--- START ---

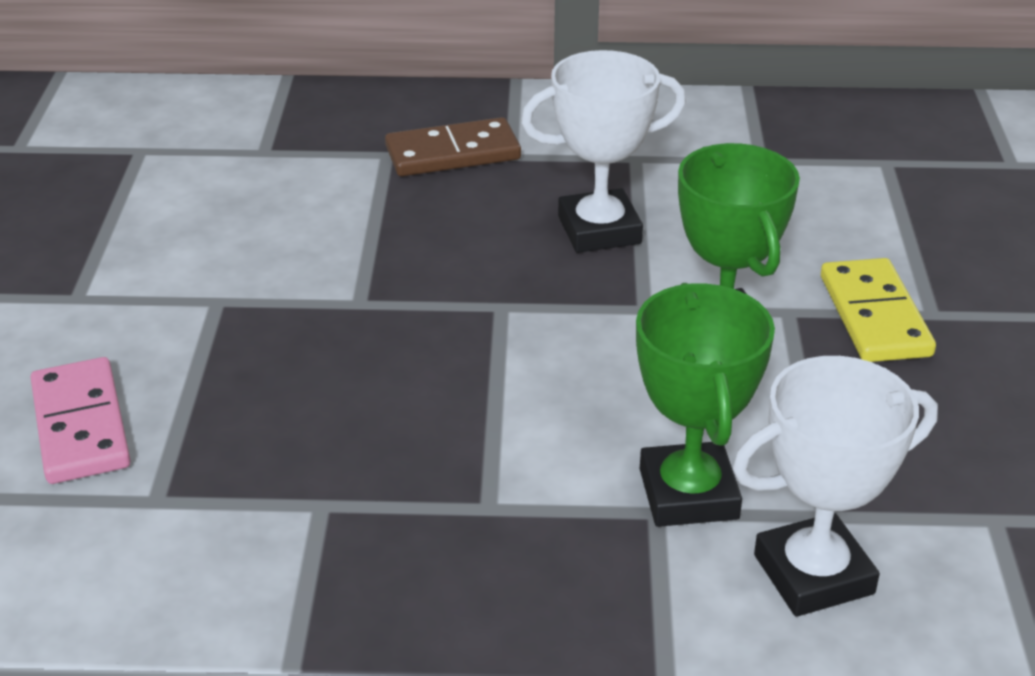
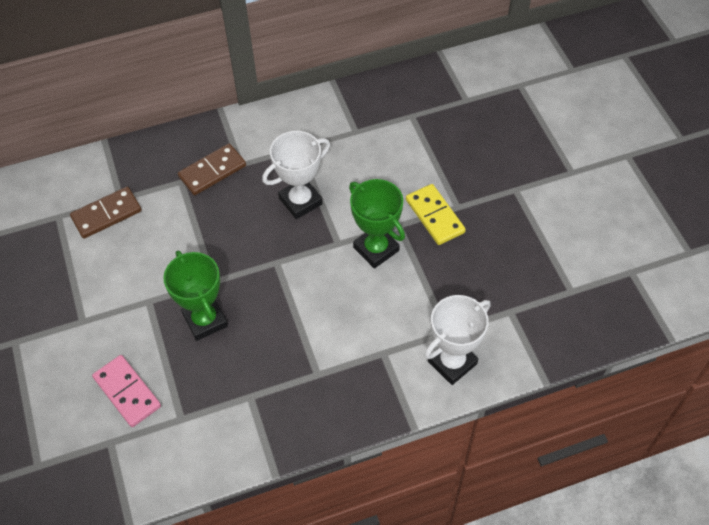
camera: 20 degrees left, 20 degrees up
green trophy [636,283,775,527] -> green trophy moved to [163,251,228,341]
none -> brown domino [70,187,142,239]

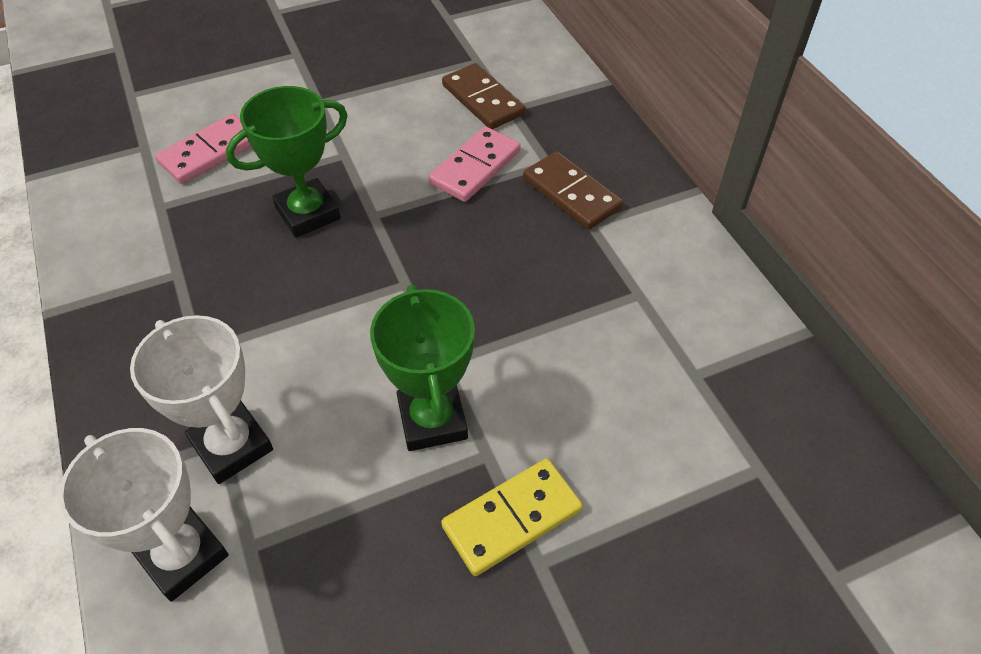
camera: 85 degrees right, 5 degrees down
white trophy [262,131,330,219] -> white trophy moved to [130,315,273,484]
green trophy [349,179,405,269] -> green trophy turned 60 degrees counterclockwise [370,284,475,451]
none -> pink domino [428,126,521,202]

--- END ---

# What the task requires:
Would you please repeat all the data word for word, but without the pictures?

# Response area:
camera: 20 degrees left, 20 degrees up
green trophy [636,283,775,527] -> green trophy moved to [163,251,228,341]
none -> brown domino [70,187,142,239]

camera: 85 degrees right, 5 degrees down
white trophy [262,131,330,219] -> white trophy moved to [130,315,273,484]
green trophy [349,179,405,269] -> green trophy turned 60 degrees counterclockwise [370,284,475,451]
none -> pink domino [428,126,521,202]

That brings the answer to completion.